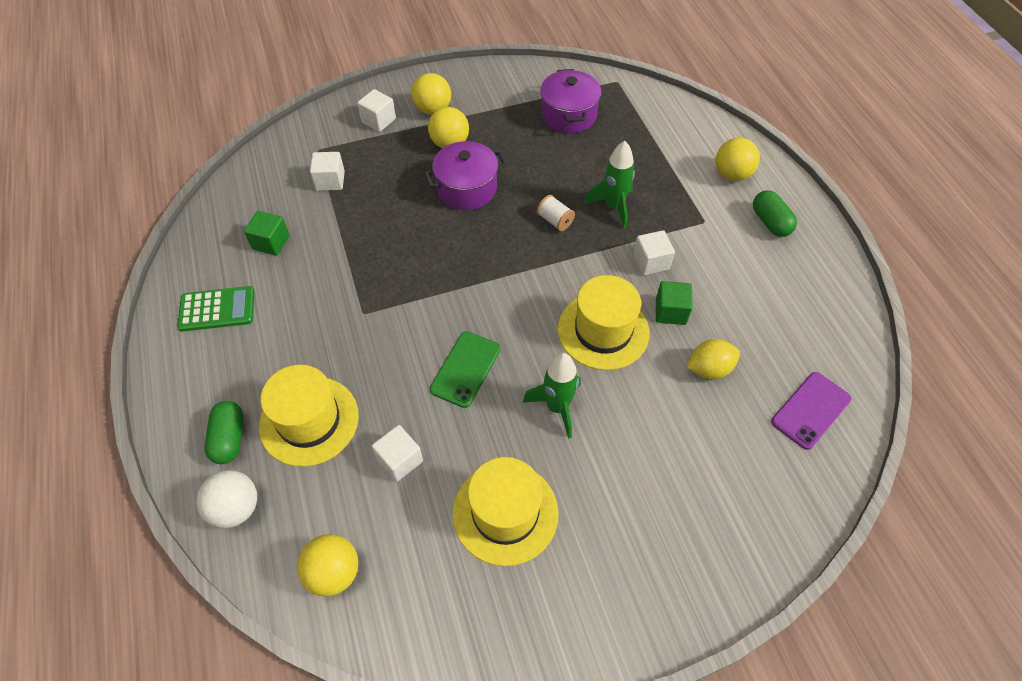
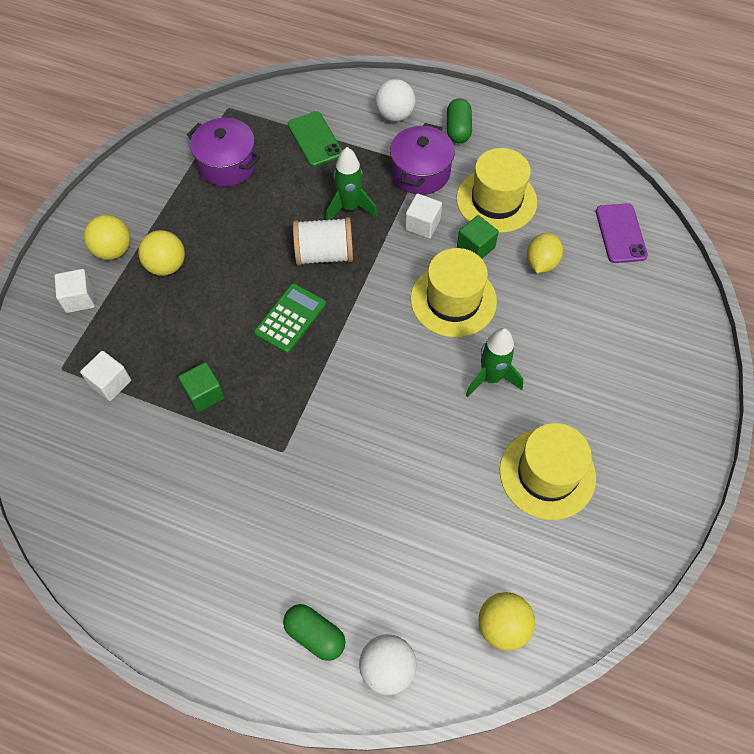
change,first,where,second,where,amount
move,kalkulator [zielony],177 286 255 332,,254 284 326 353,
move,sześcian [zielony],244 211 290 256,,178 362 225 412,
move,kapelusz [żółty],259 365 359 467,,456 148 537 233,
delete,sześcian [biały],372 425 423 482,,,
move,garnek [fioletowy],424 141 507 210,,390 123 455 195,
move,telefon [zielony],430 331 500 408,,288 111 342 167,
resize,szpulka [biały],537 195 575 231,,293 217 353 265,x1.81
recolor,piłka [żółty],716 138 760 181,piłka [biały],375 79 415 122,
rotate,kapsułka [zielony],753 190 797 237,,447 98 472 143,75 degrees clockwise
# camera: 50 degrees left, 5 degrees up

☆ ☆ ☆ ☆ ☆ ☆ ☆

→ Task to complete: A word-for-word transcription of the listing is needed, minus its images.

→ Response:
change,first,where,second,where,amount
move,kalkulator [zielony],177 286 255 332,,254 284 326 353,
move,sześcian [zielony],244 211 290 256,,178 362 225 412,
move,kapelusz [żółty],259 365 359 467,,456 148 537 233,
delete,sześcian [biały],372 425 423 482,,,
move,garnek [fioletowy],424 141 507 210,,390 123 455 195,
move,telefon [zielony],430 331 500 408,,288 111 342 167,
resize,szpulka [biały],537 195 575 231,,293 217 353 265,x1.81
recolor,piłka [żółty],716 138 760 181,piłka [biały],375 79 415 122,
rotate,kapsułka [zielony],753 190 797 237,,447 98 472 143,75 degrees clockwise
# camera: 50 degrees left, 5 degrees up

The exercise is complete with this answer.